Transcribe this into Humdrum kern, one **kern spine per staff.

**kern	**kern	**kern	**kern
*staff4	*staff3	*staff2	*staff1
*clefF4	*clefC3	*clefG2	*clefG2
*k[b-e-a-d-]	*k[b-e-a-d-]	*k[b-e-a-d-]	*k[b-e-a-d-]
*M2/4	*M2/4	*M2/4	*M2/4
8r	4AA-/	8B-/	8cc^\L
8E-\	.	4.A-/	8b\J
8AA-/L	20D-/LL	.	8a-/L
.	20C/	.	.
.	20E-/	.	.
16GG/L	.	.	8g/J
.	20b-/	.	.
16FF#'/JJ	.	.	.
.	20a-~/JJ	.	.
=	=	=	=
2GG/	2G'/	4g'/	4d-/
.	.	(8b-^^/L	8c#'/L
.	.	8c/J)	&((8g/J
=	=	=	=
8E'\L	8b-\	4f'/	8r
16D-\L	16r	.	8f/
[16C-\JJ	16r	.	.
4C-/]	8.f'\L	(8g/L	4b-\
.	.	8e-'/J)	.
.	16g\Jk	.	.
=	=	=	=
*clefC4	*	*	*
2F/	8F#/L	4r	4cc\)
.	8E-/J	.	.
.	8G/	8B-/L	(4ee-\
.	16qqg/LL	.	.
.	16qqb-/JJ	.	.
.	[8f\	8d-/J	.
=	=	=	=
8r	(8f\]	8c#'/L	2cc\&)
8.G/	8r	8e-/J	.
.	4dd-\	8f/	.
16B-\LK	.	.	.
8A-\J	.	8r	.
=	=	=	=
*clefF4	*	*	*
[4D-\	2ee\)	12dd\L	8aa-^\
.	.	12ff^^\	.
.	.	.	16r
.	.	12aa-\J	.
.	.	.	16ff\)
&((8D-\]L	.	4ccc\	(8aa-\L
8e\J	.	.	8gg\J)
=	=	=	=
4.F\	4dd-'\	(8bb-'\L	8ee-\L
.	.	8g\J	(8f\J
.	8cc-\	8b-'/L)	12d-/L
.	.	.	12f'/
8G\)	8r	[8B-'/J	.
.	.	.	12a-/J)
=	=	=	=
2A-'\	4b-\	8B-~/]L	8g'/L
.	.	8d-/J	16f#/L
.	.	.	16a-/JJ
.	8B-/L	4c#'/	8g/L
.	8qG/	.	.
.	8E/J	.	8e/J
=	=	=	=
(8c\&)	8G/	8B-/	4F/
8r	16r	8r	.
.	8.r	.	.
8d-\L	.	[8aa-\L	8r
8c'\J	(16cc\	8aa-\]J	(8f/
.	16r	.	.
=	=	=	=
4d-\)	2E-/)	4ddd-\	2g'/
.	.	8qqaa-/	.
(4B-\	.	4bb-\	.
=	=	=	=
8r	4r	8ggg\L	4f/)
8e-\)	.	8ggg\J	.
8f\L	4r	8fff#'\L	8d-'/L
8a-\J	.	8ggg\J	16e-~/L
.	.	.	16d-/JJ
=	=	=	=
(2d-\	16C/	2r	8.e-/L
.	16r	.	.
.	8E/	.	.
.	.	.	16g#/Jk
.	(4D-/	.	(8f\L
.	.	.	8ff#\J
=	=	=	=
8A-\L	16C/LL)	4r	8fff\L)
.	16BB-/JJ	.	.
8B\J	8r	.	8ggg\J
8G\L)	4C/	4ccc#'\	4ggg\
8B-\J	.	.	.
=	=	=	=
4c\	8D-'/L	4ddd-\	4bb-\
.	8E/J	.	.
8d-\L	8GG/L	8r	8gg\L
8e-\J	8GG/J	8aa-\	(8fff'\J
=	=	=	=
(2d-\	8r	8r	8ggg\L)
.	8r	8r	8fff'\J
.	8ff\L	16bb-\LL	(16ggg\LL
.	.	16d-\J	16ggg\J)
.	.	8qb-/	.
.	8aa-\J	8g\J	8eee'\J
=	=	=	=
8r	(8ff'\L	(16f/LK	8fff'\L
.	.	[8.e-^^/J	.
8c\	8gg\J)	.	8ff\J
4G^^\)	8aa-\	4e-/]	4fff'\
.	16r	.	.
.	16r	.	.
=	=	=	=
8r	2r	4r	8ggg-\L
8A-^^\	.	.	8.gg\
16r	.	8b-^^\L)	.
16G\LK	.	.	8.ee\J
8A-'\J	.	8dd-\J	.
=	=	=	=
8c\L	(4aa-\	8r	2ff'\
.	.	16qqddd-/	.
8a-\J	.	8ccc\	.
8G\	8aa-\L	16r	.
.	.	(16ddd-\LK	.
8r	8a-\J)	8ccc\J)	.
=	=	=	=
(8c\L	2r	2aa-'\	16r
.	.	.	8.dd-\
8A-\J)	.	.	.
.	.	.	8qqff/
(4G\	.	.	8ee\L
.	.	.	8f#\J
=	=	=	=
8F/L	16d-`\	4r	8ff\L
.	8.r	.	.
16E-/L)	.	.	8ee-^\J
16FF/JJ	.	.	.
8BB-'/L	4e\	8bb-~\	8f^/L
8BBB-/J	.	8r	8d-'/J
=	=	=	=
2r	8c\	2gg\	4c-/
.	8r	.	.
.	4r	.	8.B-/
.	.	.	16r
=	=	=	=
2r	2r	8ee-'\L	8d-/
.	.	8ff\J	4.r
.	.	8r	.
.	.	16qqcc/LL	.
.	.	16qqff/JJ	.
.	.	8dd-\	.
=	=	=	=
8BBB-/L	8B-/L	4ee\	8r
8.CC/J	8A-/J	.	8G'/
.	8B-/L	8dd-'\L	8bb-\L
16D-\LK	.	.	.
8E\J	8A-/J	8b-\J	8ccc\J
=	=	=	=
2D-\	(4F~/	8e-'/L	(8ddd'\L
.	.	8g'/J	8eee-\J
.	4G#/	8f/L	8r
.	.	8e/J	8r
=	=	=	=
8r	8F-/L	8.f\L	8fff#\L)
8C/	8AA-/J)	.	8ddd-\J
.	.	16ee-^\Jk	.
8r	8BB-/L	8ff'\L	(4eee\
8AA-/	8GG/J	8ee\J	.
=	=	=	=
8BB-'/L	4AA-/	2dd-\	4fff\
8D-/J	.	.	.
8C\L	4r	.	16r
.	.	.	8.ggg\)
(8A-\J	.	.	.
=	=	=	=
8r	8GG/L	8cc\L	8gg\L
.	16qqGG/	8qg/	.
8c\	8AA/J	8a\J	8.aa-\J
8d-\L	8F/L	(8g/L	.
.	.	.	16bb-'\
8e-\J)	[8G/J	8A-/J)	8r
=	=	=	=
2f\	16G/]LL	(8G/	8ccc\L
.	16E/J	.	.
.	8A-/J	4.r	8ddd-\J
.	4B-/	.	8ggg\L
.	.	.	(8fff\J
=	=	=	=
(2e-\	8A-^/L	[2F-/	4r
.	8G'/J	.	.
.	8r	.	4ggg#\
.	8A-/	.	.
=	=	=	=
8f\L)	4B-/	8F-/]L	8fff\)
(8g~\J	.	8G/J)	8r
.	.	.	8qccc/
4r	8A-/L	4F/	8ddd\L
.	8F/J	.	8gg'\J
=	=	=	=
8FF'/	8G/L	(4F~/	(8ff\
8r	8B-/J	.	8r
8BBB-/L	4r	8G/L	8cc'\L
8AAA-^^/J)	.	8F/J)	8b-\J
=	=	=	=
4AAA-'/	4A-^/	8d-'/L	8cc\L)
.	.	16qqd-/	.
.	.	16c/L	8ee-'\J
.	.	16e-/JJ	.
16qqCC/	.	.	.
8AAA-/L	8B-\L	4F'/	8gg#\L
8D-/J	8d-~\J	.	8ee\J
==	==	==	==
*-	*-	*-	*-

· · · · ·

(Short exercise)
State how many lines of the records contain the string "kern". Give only the number.

(Solution to the exercise)
2